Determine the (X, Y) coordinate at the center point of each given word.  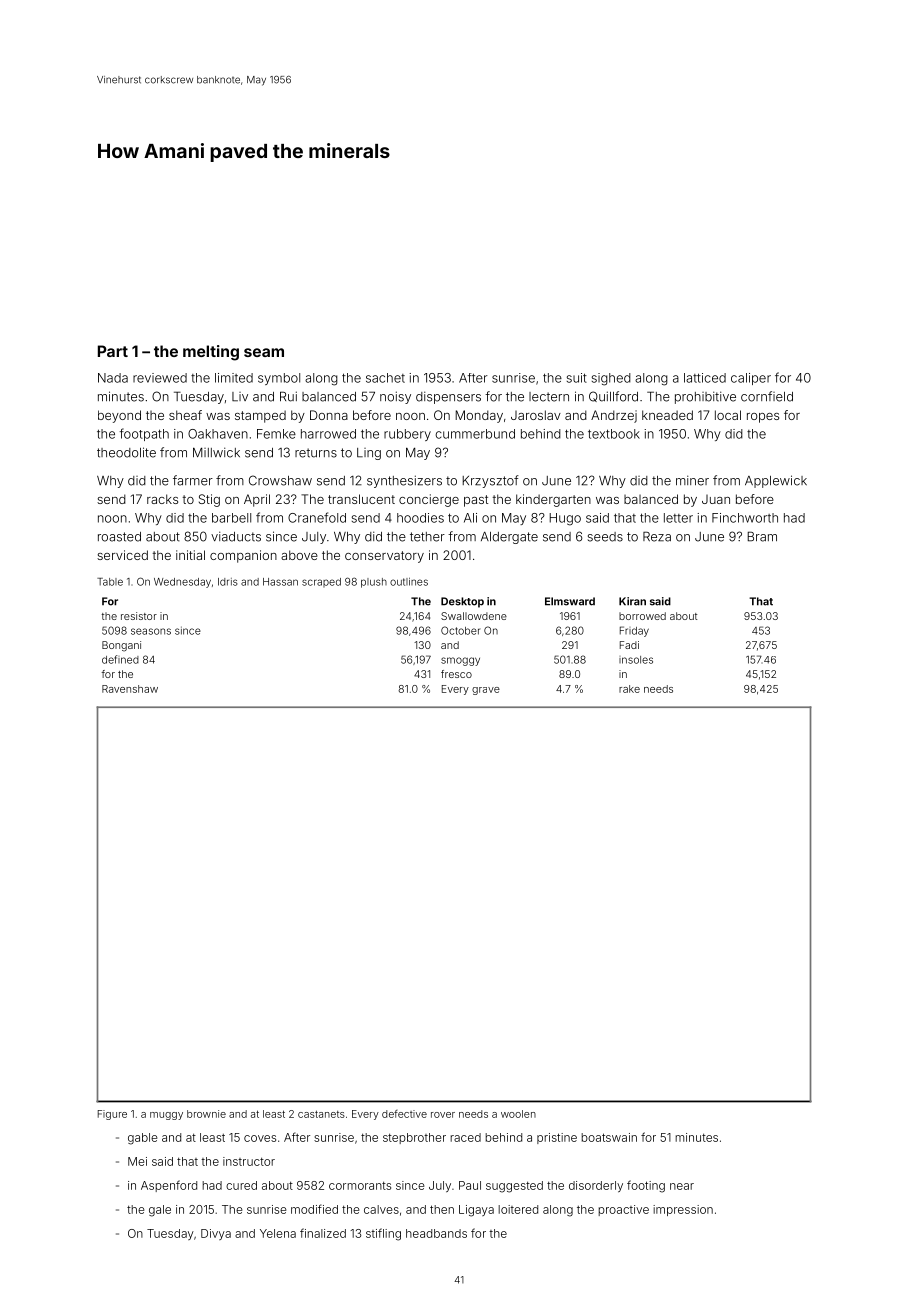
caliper (751, 379)
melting (211, 353)
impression (683, 1210)
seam (264, 352)
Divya (216, 1234)
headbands (436, 1233)
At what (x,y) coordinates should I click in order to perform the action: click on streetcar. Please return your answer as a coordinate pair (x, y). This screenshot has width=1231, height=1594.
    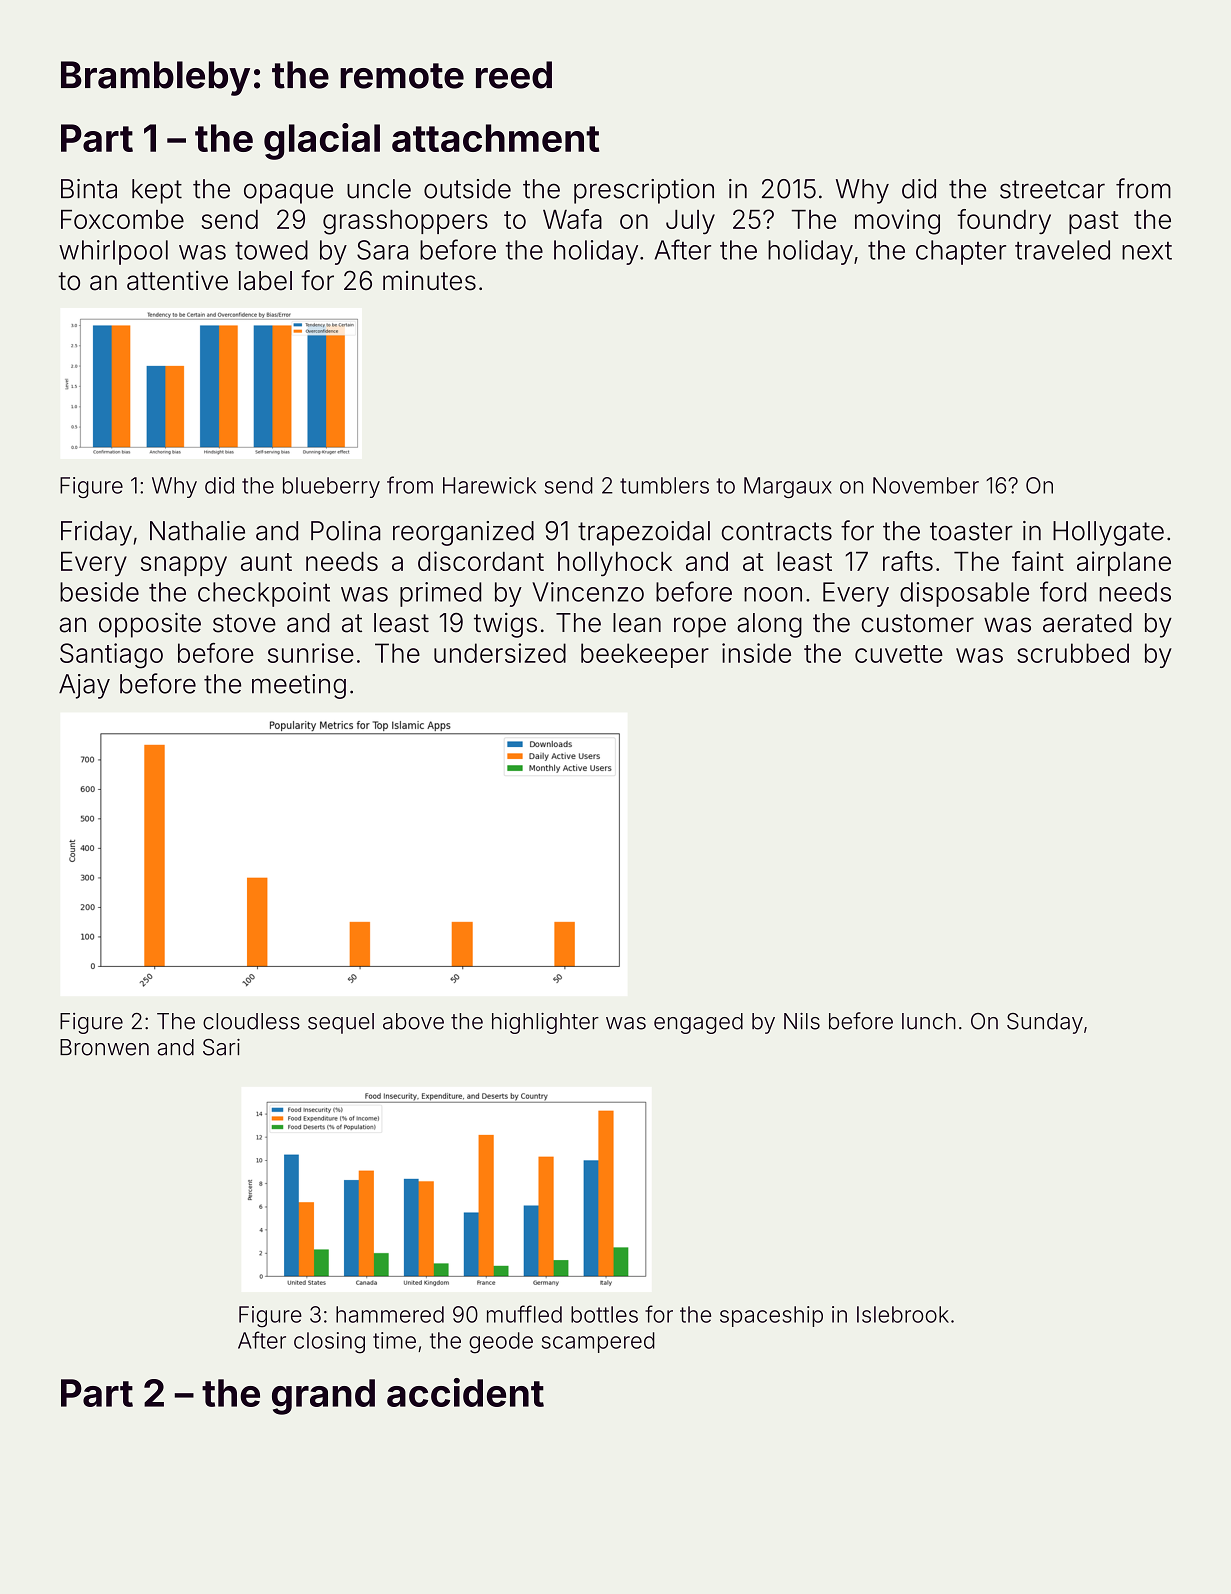
    Looking at the image, I should click on (1052, 189).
________________________________________
Recast the part of the material that opens with the line containing "impression (683, 1210)" and runs through the end of the material, both ends included, as a Markdown table with the columns No. and Text, giving each line its own numbered row and skipping blank lines. Leave the pictures out of the table.

* **Answer to this task**
| No. | Text |
|---|---|
| 1 | impression (683, 1210) |
| 2 | seam (264, 352) |
| 3 | Divya (216, 1234) |
| 4 | headbands (436, 1233) |
| 5 | At what (x,y) coordinates should I click in order to perform the action: click on streetcar. Please return your answer as a coordinate pair (x, y). This screenshot has width=1231, height=1594. |
| 6 |     Looking at the image, I should click on (1052, 189). |